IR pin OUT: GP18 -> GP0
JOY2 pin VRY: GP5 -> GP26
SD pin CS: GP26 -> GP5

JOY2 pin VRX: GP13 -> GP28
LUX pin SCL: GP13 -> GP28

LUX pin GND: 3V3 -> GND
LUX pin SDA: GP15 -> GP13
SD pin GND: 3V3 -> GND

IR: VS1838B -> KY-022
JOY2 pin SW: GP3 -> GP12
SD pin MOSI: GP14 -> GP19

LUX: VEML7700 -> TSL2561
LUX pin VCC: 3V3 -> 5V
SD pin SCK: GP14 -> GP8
========
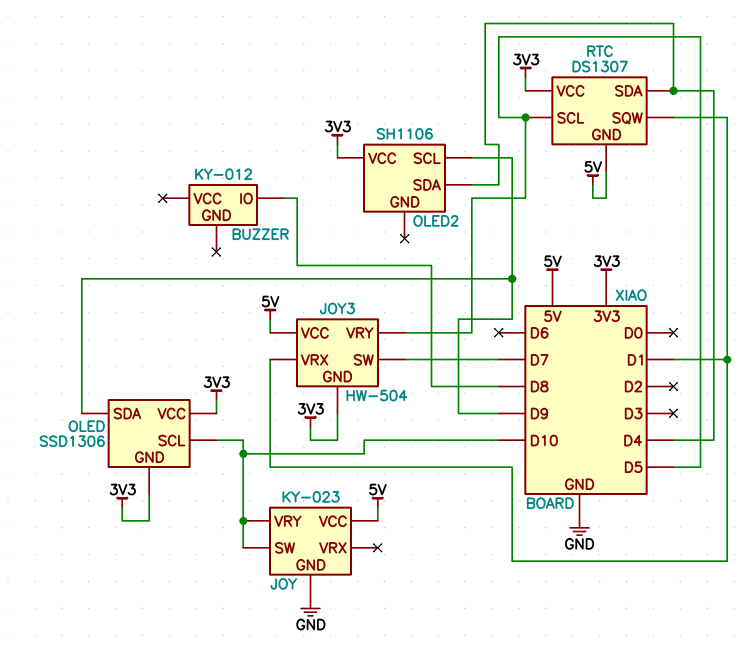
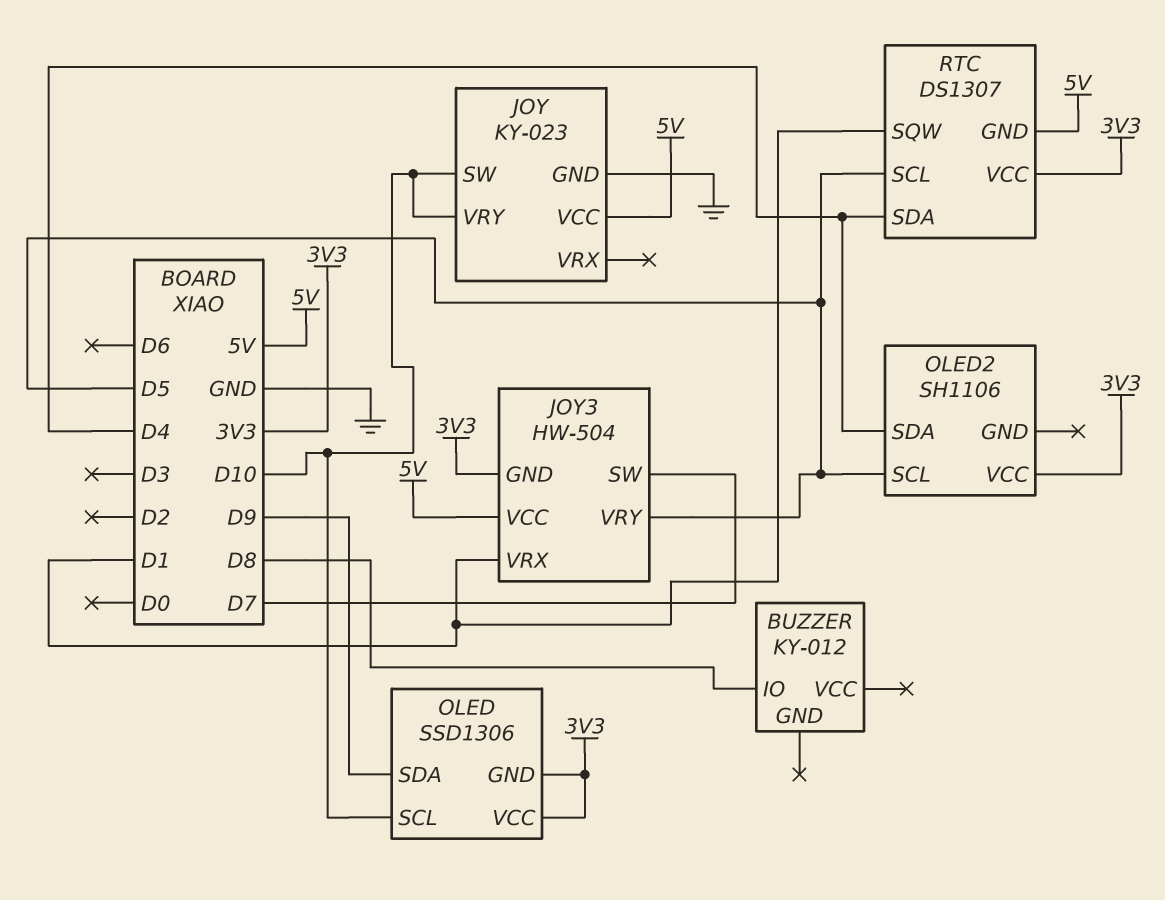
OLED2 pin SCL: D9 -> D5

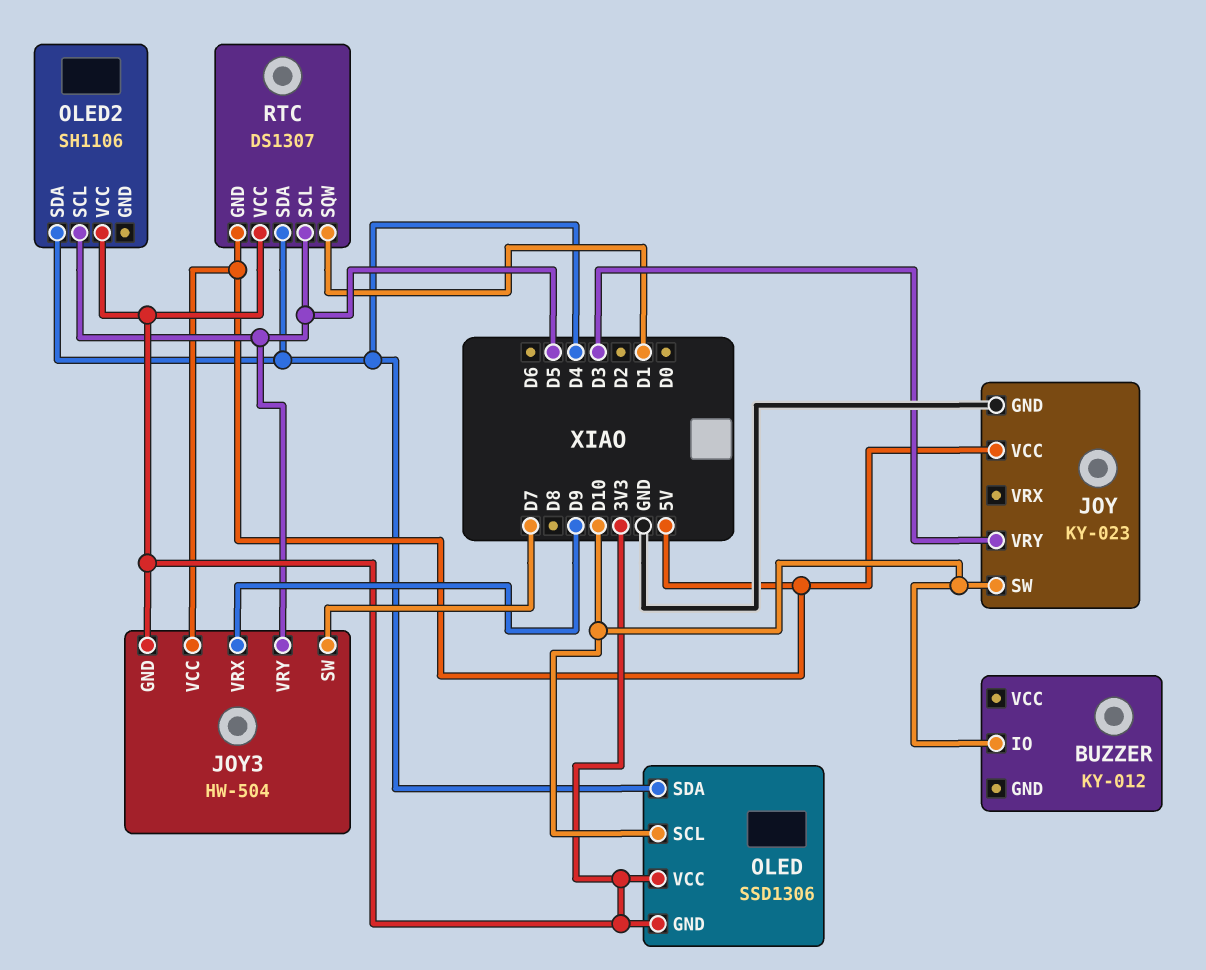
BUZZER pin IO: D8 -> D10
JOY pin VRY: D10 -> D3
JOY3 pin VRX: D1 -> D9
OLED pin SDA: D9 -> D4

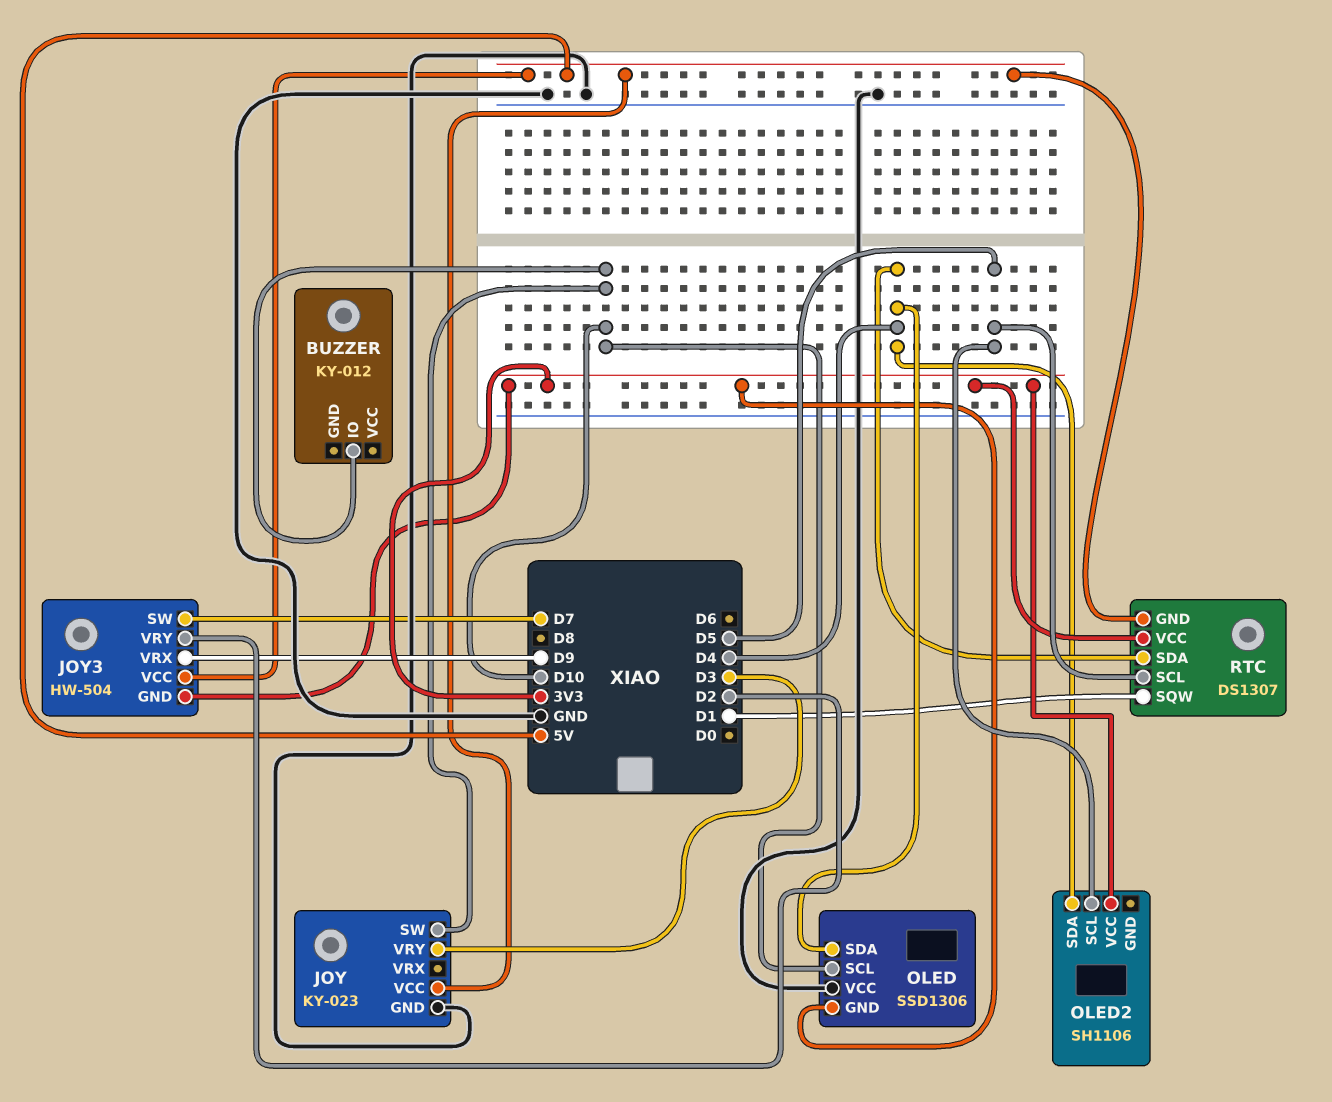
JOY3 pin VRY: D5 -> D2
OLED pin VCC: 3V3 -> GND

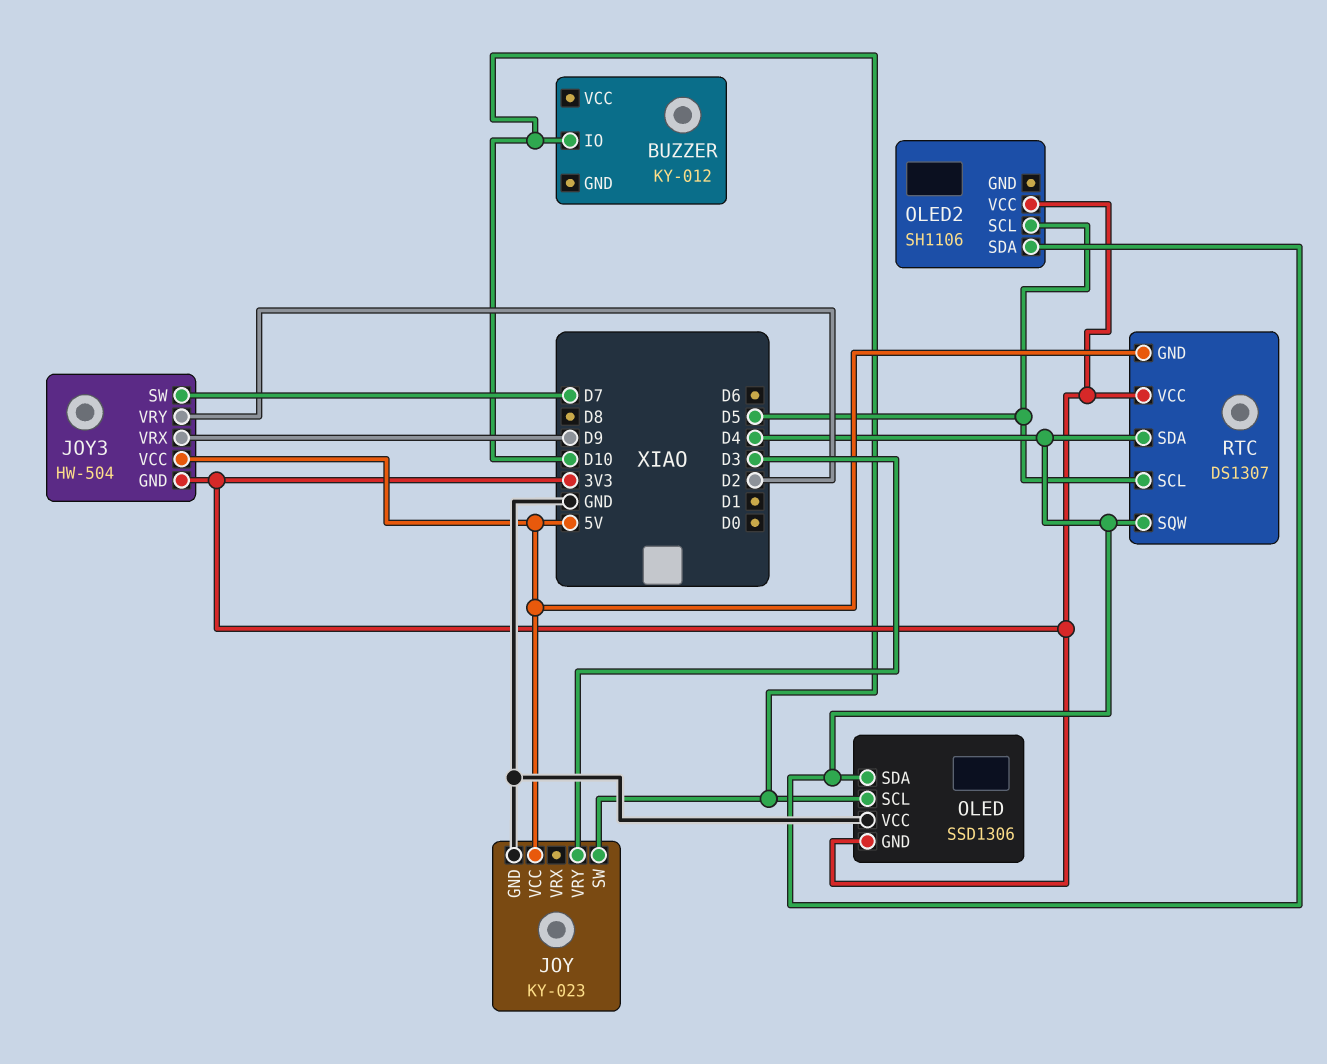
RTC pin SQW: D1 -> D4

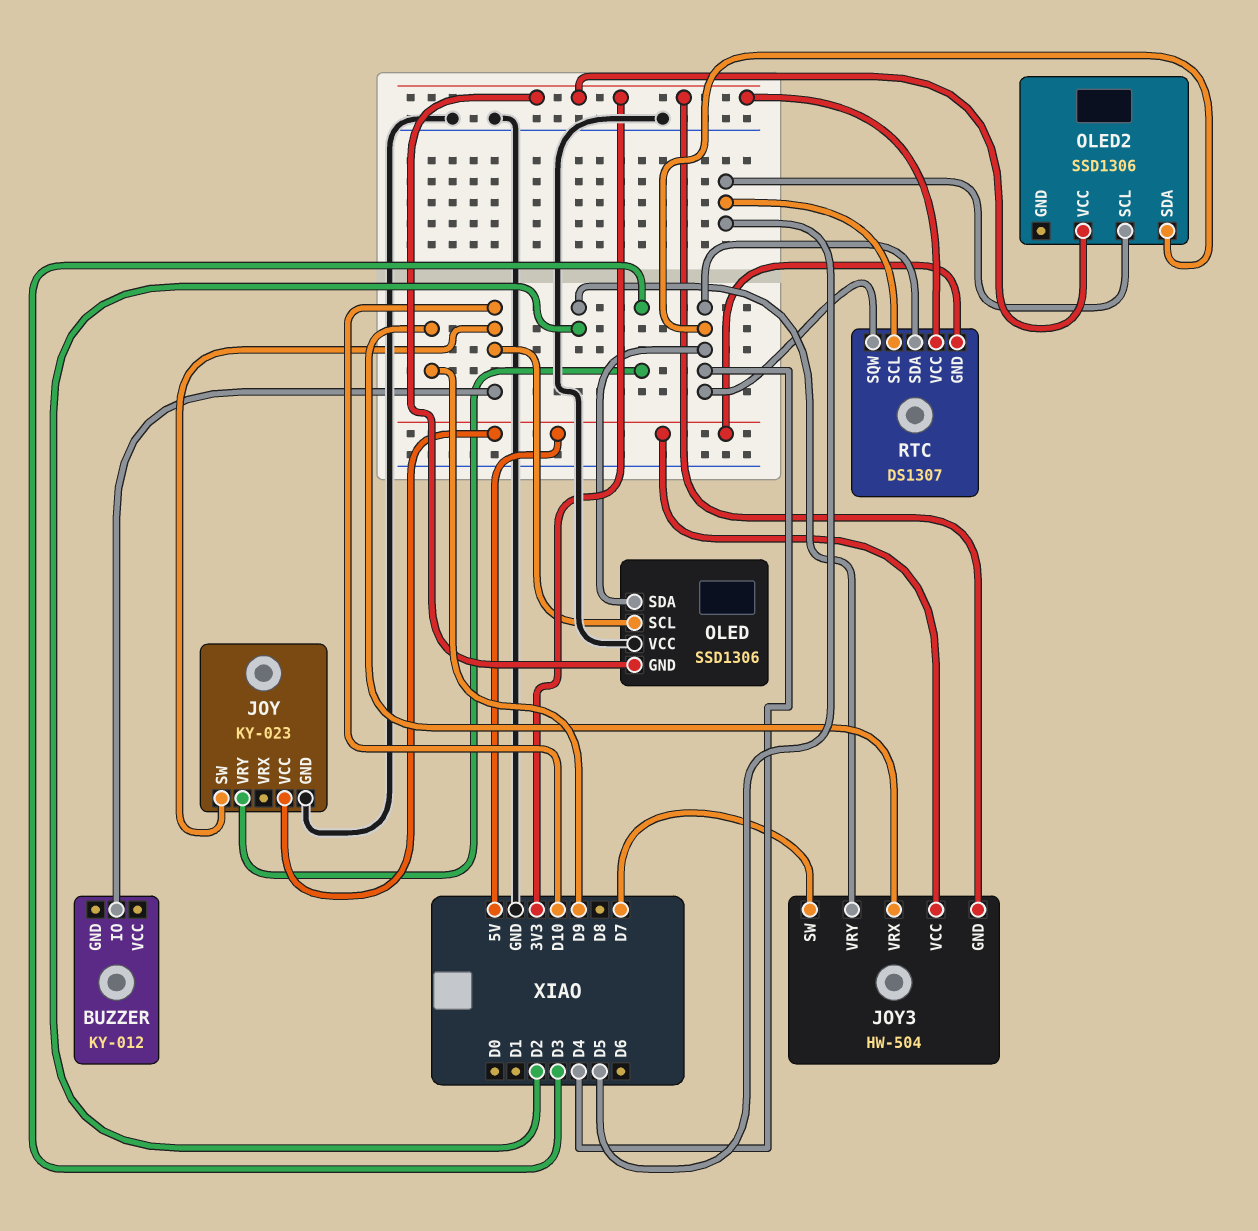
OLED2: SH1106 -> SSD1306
========
Above are some records; quote exactly and only the lines that begin at the line containing "JOY3 pin VRX: D1 -> D9" and stop after the line containing "OLED2: SH1106 -> SSD1306", leaving out the pictures.

■ RESPONSE BOX:
JOY3 pin VRX: D1 -> D9
OLED pin SDA: D9 -> D4

JOY3 pin VRY: D5 -> D2
OLED pin VCC: 3V3 -> GND

RTC pin SQW: D1 -> D4

OLED2: SH1106 -> SSD1306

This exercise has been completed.